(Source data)
- Opening Delimiter -

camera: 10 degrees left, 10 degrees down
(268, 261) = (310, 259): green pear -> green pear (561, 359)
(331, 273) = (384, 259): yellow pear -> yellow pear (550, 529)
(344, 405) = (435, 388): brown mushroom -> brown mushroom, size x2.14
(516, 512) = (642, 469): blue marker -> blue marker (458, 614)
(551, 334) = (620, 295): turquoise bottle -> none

- Closing Delimiter -
- Opening Delimiter -

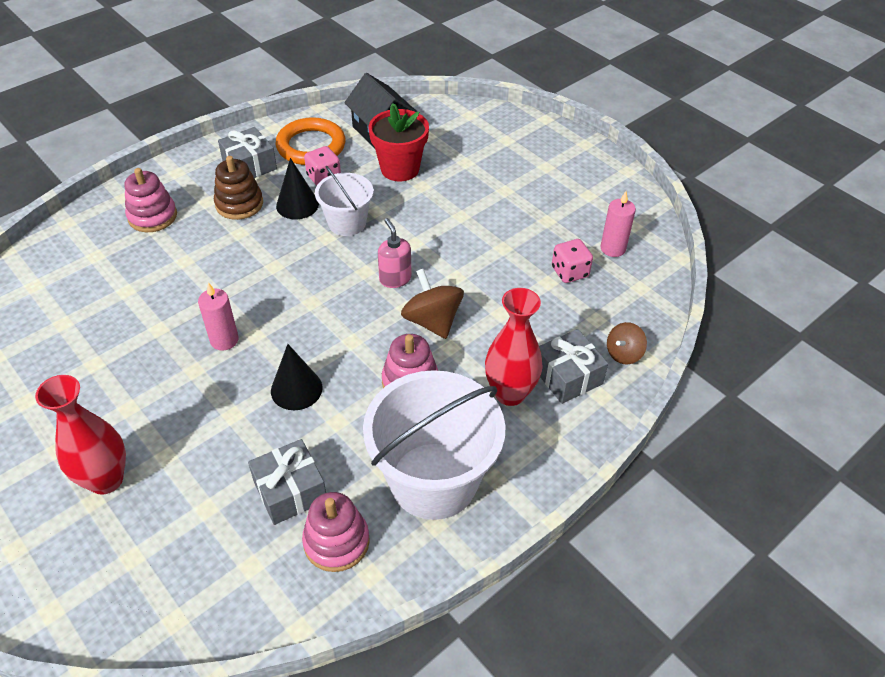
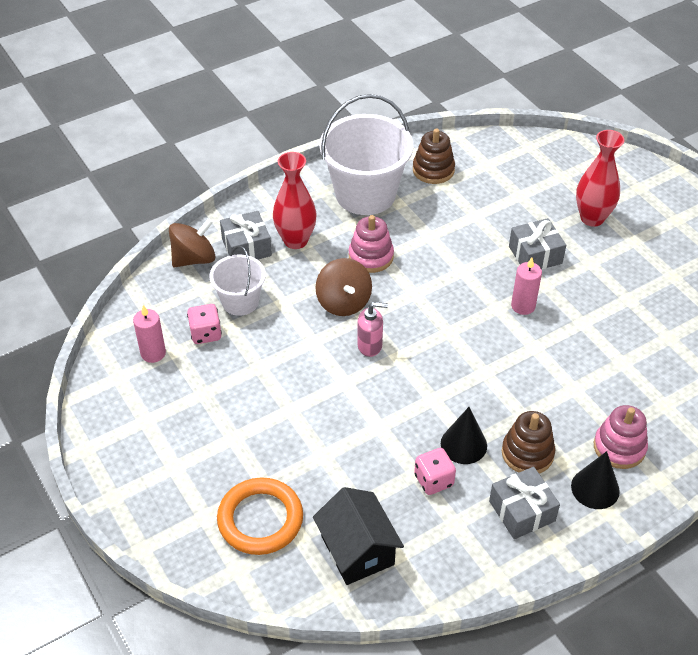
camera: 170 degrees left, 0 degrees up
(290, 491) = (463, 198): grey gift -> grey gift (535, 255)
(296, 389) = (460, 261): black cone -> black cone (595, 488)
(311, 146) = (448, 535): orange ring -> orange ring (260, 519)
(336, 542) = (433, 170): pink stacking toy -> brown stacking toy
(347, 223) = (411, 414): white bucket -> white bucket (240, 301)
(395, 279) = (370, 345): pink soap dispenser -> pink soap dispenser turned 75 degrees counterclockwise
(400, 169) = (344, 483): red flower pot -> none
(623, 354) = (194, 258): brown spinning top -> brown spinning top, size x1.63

- Closing Delimiter -

» **Exercise**: Search the entries above for the word "pink" and copy each line where it appears.

» **Your solution**:
(336, 542) = (433, 170): pink stacking toy -> brown stacking toy
(395, 279) = (370, 345): pink soap dispenser -> pink soap dispenser turned 75 degrees counterclockwise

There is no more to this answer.